= Dataset entries =
= Beginning of Section =

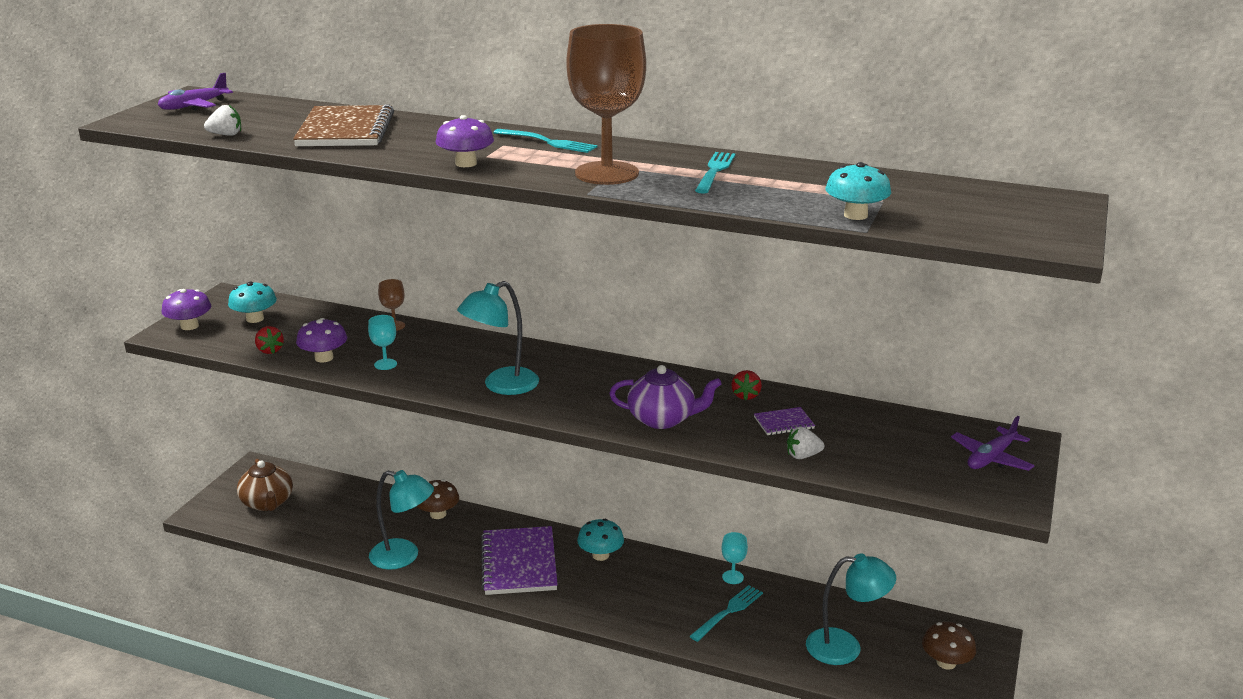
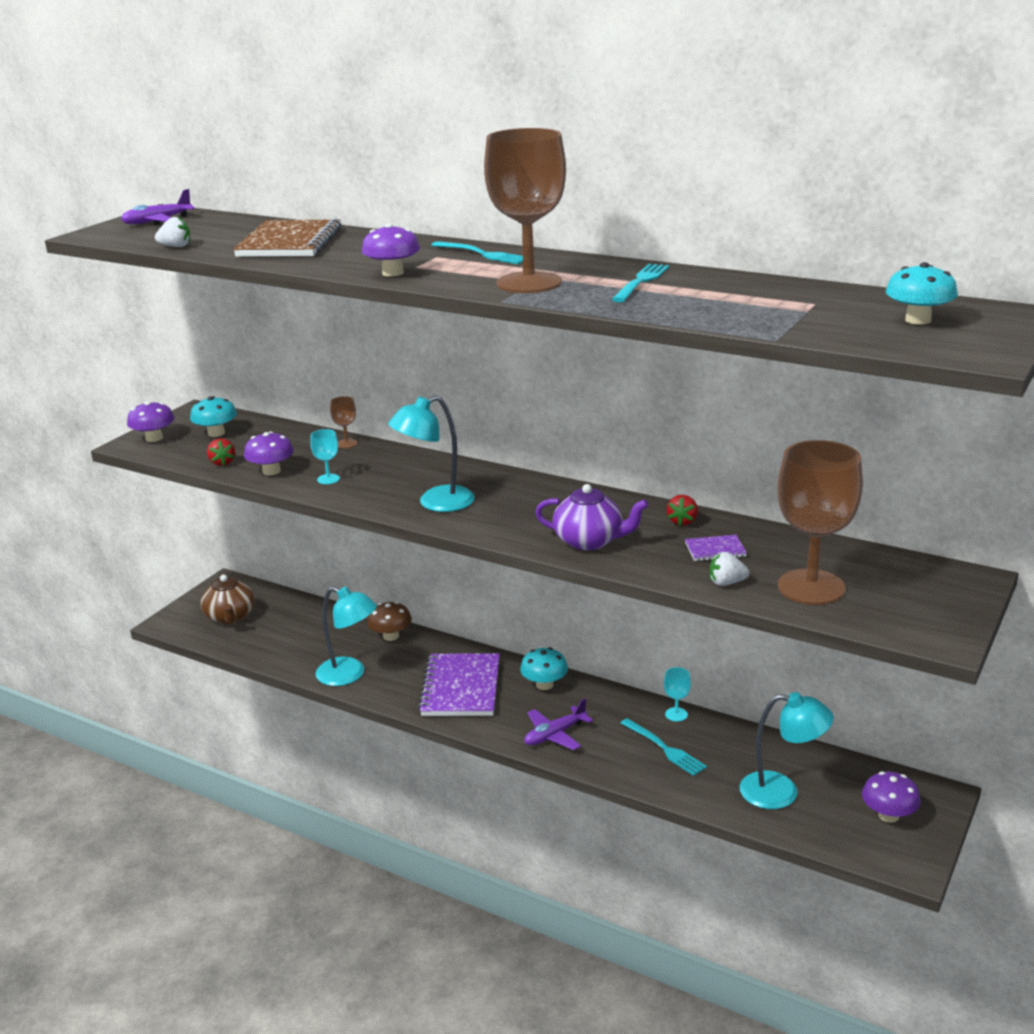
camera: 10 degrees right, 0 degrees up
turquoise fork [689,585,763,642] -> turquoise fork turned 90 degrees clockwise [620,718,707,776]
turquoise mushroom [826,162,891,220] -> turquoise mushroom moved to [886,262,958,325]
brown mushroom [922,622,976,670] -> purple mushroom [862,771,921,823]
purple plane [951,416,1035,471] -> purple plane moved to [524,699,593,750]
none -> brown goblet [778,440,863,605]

= End of Section =
= Beginning of Section =

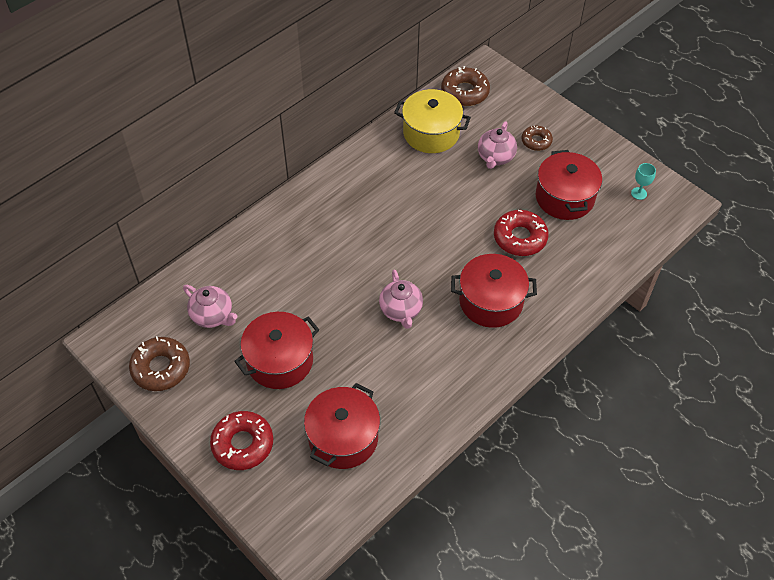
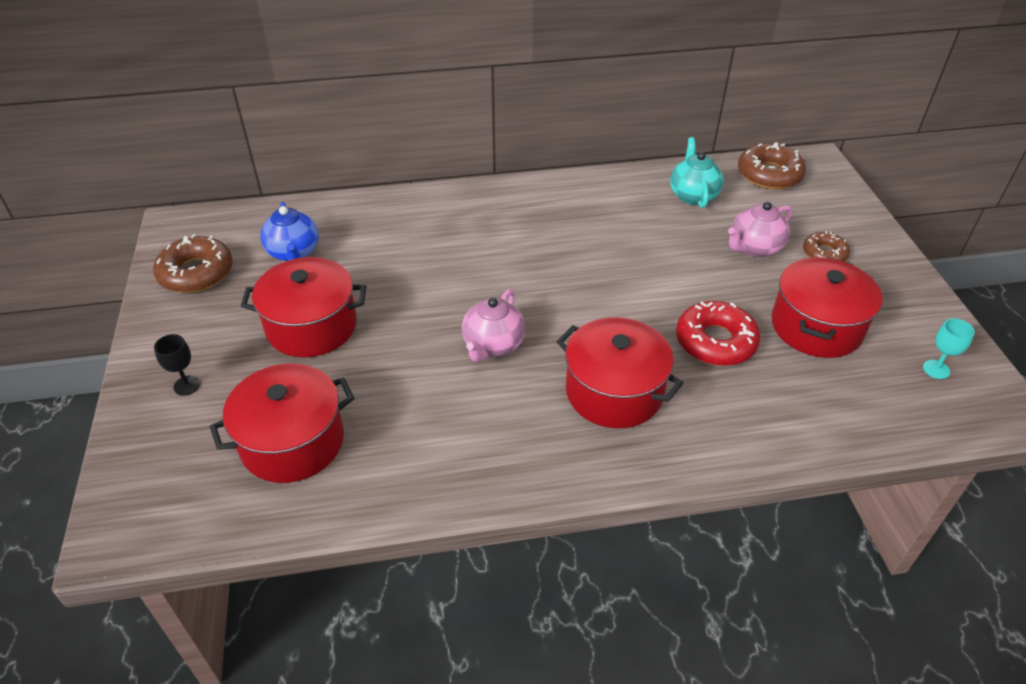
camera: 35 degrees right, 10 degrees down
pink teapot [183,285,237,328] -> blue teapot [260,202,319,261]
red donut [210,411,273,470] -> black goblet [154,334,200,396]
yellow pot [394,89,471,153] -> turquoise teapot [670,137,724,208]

= End of Section =

= Work instructions =
Could you return exactly the lines above from the line with "purple plane [951,416,1035,471]" to the line with "none -> brown goblet [778,440,863,605]", both included, and nothing else?

= Answer for the task =
purple plane [951,416,1035,471] -> purple plane moved to [524,699,593,750]
none -> brown goblet [778,440,863,605]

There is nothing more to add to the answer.